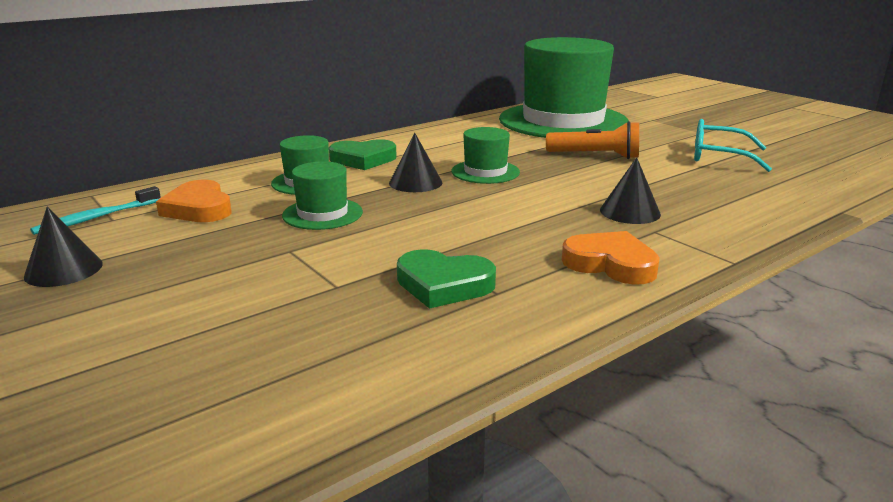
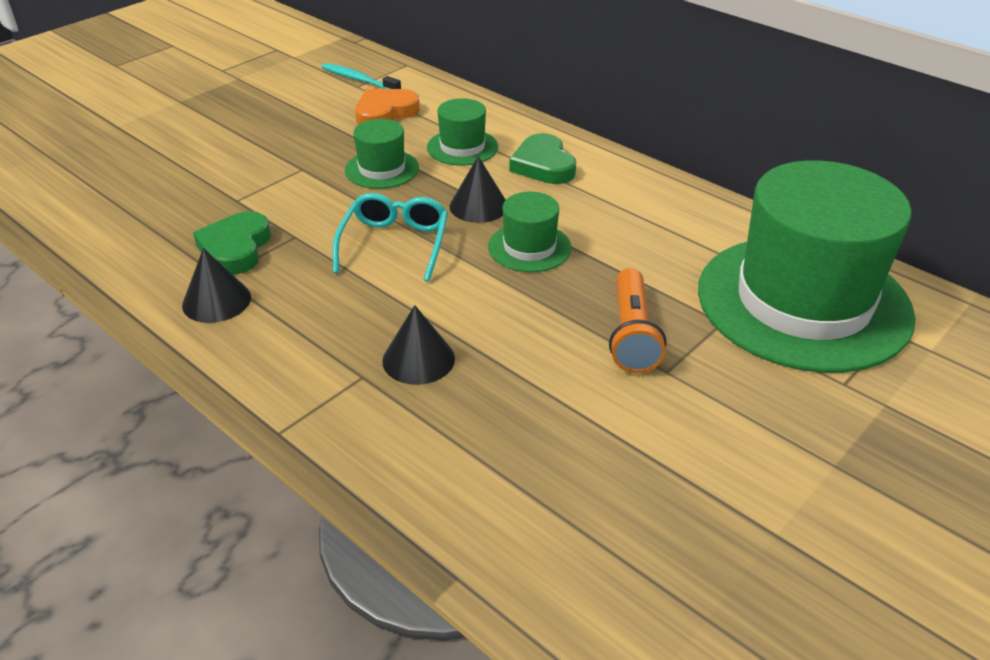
camera: 80 degrees right, 15 degrees up
(63, 270) = (267, 95): black cone -> black cone (216, 301)
(610, 264) = (275, 341): orange heart -> none
(718, 156) = (689, 469): turquoise glasses -> turquoise glasses (395, 244)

· · · ·

Output, word for word, the full listing above, with no pictures.

[Problem solution]
camera: 80 degrees right, 15 degrees up
(63, 270) = (267, 95): black cone -> black cone (216, 301)
(610, 264) = (275, 341): orange heart -> none
(718, 156) = (689, 469): turquoise glasses -> turquoise glasses (395, 244)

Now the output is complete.